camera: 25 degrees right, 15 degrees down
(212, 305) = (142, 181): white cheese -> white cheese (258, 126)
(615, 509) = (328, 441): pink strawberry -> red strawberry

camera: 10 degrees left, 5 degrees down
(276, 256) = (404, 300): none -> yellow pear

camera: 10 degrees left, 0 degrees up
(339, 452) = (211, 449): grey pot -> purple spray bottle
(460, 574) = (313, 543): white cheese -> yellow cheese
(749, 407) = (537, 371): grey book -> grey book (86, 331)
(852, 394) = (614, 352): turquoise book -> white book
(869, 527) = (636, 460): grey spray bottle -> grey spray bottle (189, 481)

==

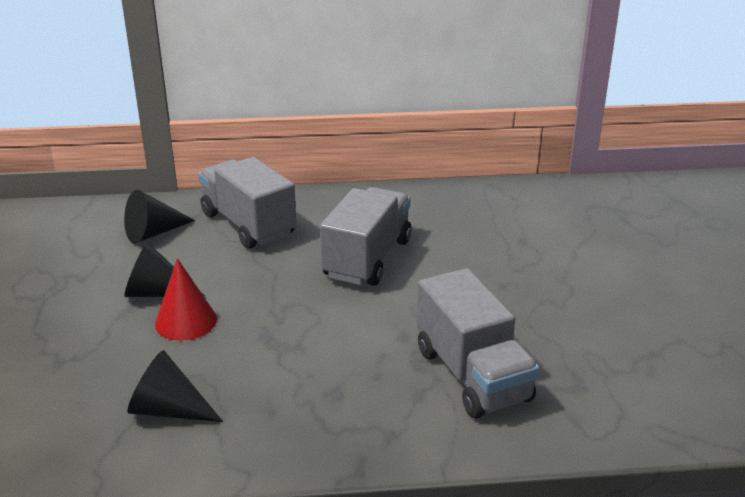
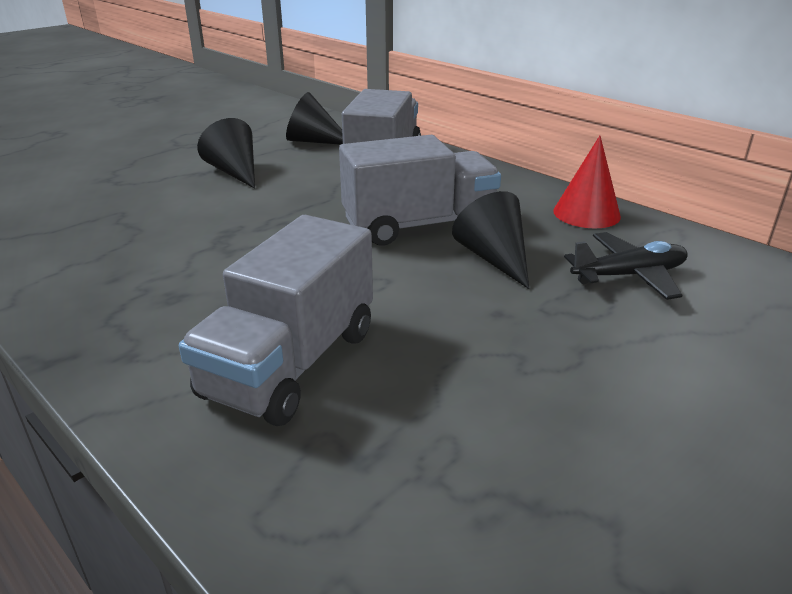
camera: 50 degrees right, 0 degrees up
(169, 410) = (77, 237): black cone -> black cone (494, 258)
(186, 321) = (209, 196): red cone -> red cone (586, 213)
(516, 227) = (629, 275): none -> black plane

#### ACTIVITY
Going back over the entries above, copy word for word every line from the one that has "camera: 50 degrees right, 0 degrees up" on through the one that has "(516, 227) = (629, 275): none -> black plane".

#### TASK SOLUTION
camera: 50 degrees right, 0 degrees up
(169, 410) = (77, 237): black cone -> black cone (494, 258)
(186, 321) = (209, 196): red cone -> red cone (586, 213)
(516, 227) = (629, 275): none -> black plane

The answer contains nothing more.